**STORED DATA:**
* * * *

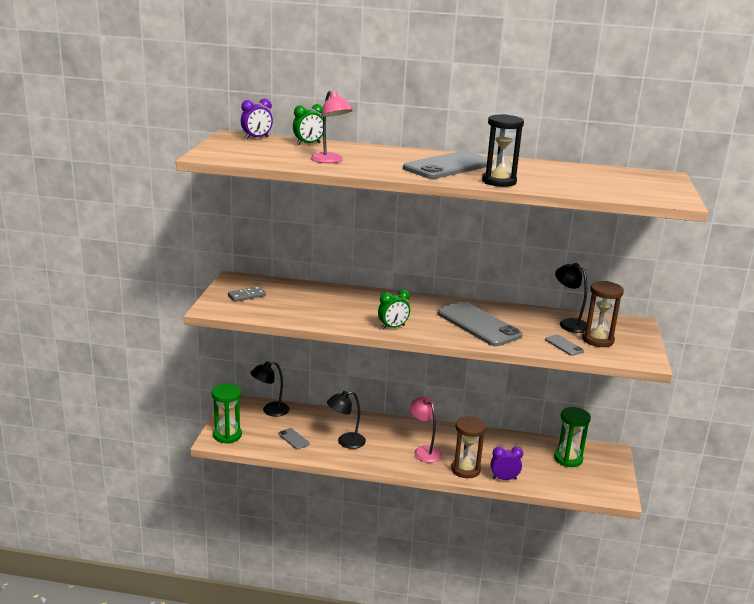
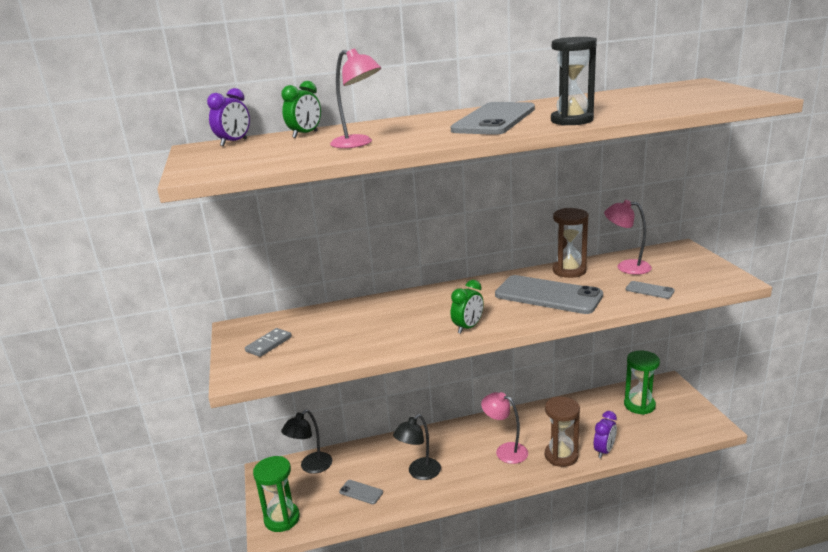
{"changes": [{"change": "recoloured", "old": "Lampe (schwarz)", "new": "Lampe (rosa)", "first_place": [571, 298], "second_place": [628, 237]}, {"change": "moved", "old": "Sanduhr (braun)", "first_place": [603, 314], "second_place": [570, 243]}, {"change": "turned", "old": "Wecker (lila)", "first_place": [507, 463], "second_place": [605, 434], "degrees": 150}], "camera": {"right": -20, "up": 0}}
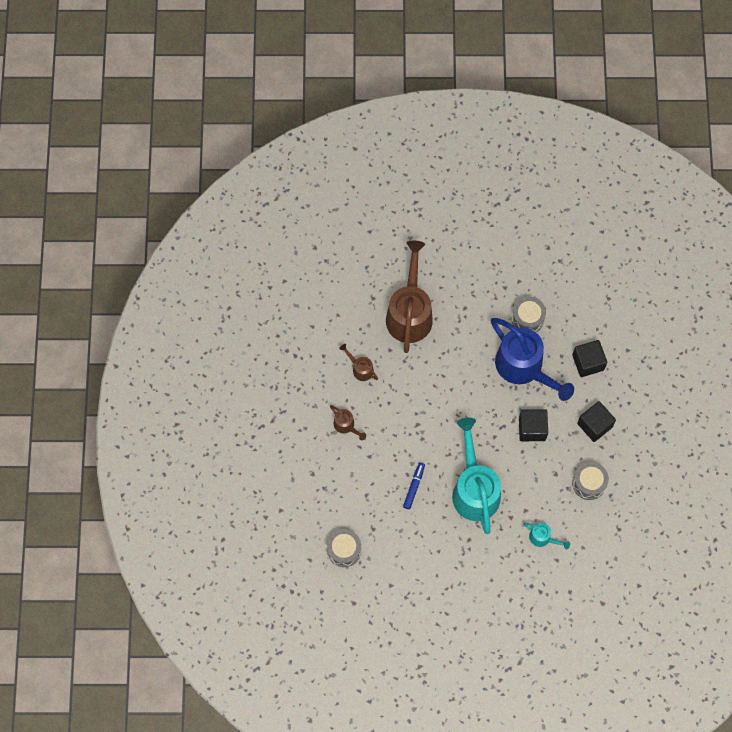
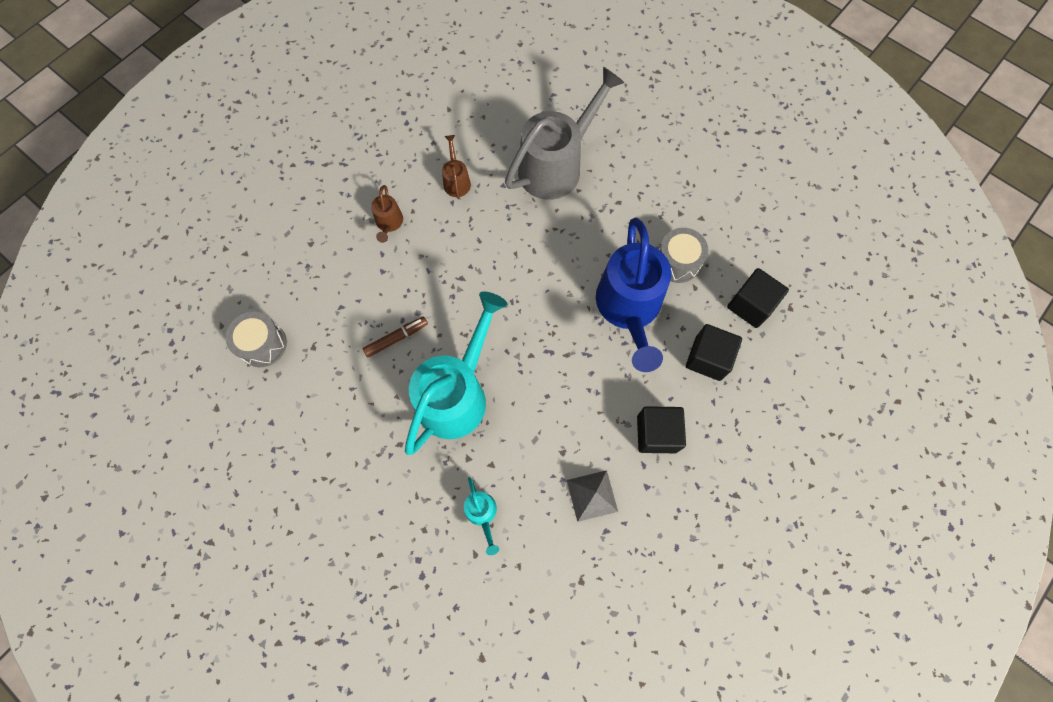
{"changes": [{"change": "recoloured", "old": "Gießkanne (braun)", "new": "Gießkanne (grau)", "first_place": [409, 297], "second_place": [565, 133]}, {"change": "moved", "old": "Kubus (schwarz)", "first_place": [533, 425], "second_place": [758, 298]}, {"change": "recoloured", "old": "Filzstift (blau)", "new": "Filzstift (braun)", "first_place": [414, 485], "second_place": [395, 337]}, {"change": "replaced", "old": "Trommel (grau)", "new": "Pyramide (grau)", "first_place": [590, 481], "second_place": [592, 496]}], "camera": {"right": 40, "up": 0}}
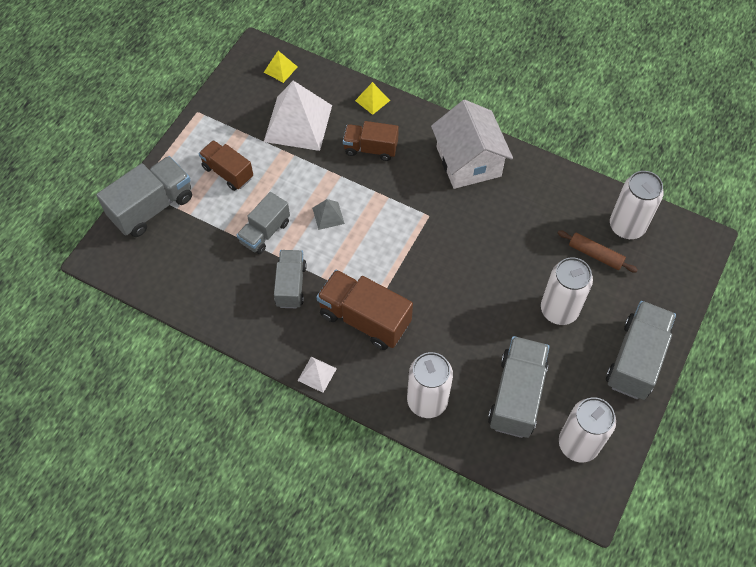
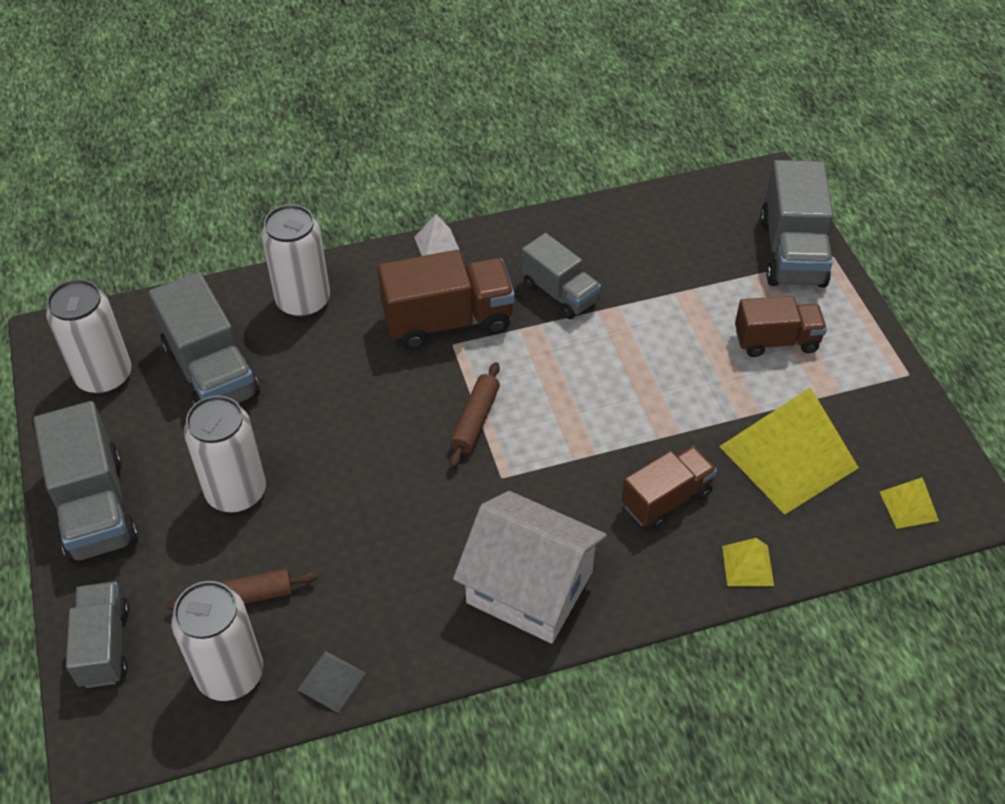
{"changes": [{"change": "recoloured", "old": "Pyramide (weiß)", "new": "Pyramide (gelb)", "first_place": [298, 116], "second_place": [789, 451]}, {"change": "moved", "old": "Lastwagen (grau)", "first_place": [263, 223], "second_place": [97, 635]}, {"change": "moved", "old": "Pyramide (grau)", "first_place": [328, 214], "second_place": [332, 682]}, {"change": "added", "new": "Nudelholz (braun)", "second_place": [475, 415]}], "camera": {"right": 135, "up": -10}}
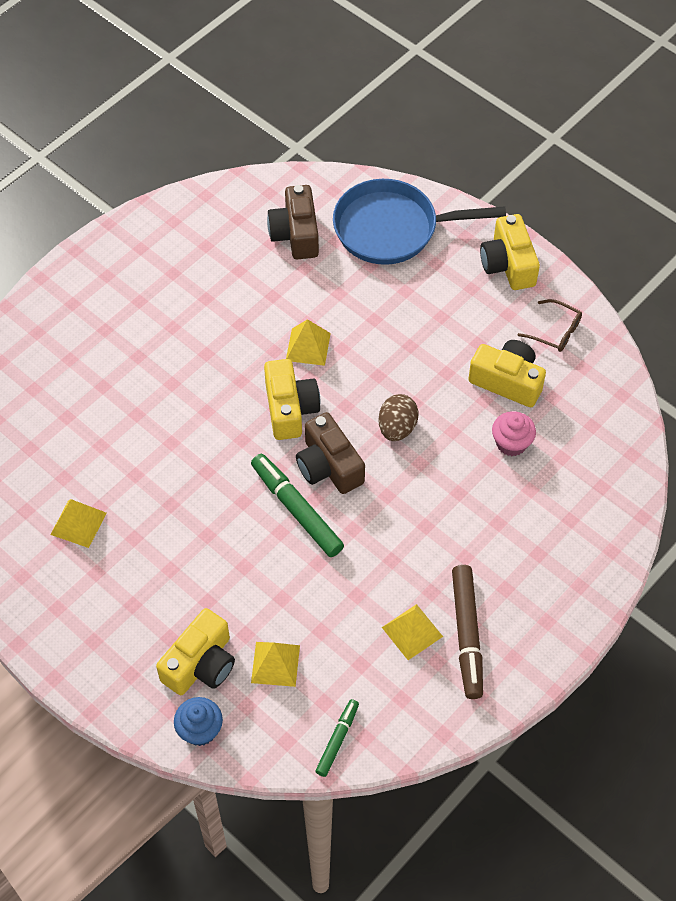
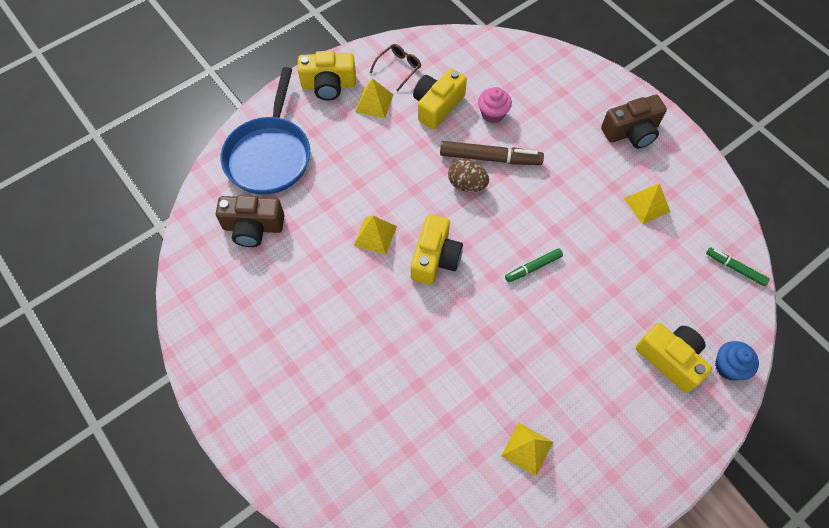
{"changes": [{"change": "turned", "old": "Kamera (gelb)", "first_place": [292, 399], "second_place": [437, 249], "degrees": 105}, {"change": "moved", "old": "Kamera (braun)", "first_place": [330, 453], "second_place": [634, 122]}, {"change": "resized", "old": "Filzstift (grün)", "first_place": [297, 505], "second_place": [534, 265], "factor": 0.58}, {"change": "moved", "old": "Filzstift (braun)", "first_place": [467, 632], "second_place": [492, 153]}, {"change": "moved", "old": "Pyramide (gelb)", "first_place": [275, 664], "second_place": [374, 98]}], "camera": {"right": -80, "up": 5}}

* * * *

**TASK STATEMENT:** The job is to return the listing above exactly, minus its pictures.

**ANSWER SECTION:**
{"changes": [{"change": "recoloured", "old": "Lampe (schwarz)", "new": "Lampe (rosa)", "first_place": [571, 298], "second_place": [628, 237]}, {"change": "moved", "old": "Sanduhr (braun)", "first_place": [603, 314], "second_place": [570, 243]}, {"change": "turned", "old": "Wecker (lila)", "first_place": [507, 463], "second_place": [605, 434], "degrees": 150}], "camera": {"right": -20, "up": 0}}
{"changes": [{"change": "recoloured", "old": "Gießkanne (braun)", "new": "Gießkanne (grau)", "first_place": [409, 297], "second_place": [565, 133]}, {"change": "moved", "old": "Kubus (schwarz)", "first_place": [533, 425], "second_place": [758, 298]}, {"change": "recoloured", "old": "Filzstift (blau)", "new": "Filzstift (braun)", "first_place": [414, 485], "second_place": [395, 337]}, {"change": "replaced", "old": "Trommel (grau)", "new": "Pyramide (grau)", "first_place": [590, 481], "second_place": [592, 496]}], "camera": {"right": 40, "up": 0}}
{"changes": [{"change": "recoloured", "old": "Pyramide (weiß)", "new": "Pyramide (gelb)", "first_place": [298, 116], "second_place": [789, 451]}, {"change": "moved", "old": "Lastwagen (grau)", "first_place": [263, 223], "second_place": [97, 635]}, {"change": "moved", "old": "Pyramide (grau)", "first_place": [328, 214], "second_place": [332, 682]}, {"change": "added", "new": "Nudelholz (braun)", "second_place": [475, 415]}], "camera": {"right": 135, "up": -10}}
{"changes": [{"change": "turned", "old": "Kamera (gelb)", "first_place": [292, 399], "second_place": [437, 249], "degrees": 105}, {"change": "moved", "old": "Kamera (braun)", "first_place": [330, 453], "second_place": [634, 122]}, {"change": "resized", "old": "Filzstift (grün)", "first_place": [297, 505], "second_place": [534, 265], "factor": 0.58}, {"change": "moved", "old": "Filzstift (braun)", "first_place": [467, 632], "second_place": [492, 153]}, {"change": "moved", "old": "Pyramide (gelb)", "first_place": [275, 664], "second_place": [374, 98]}], "camera": {"right": -80, "up": 5}}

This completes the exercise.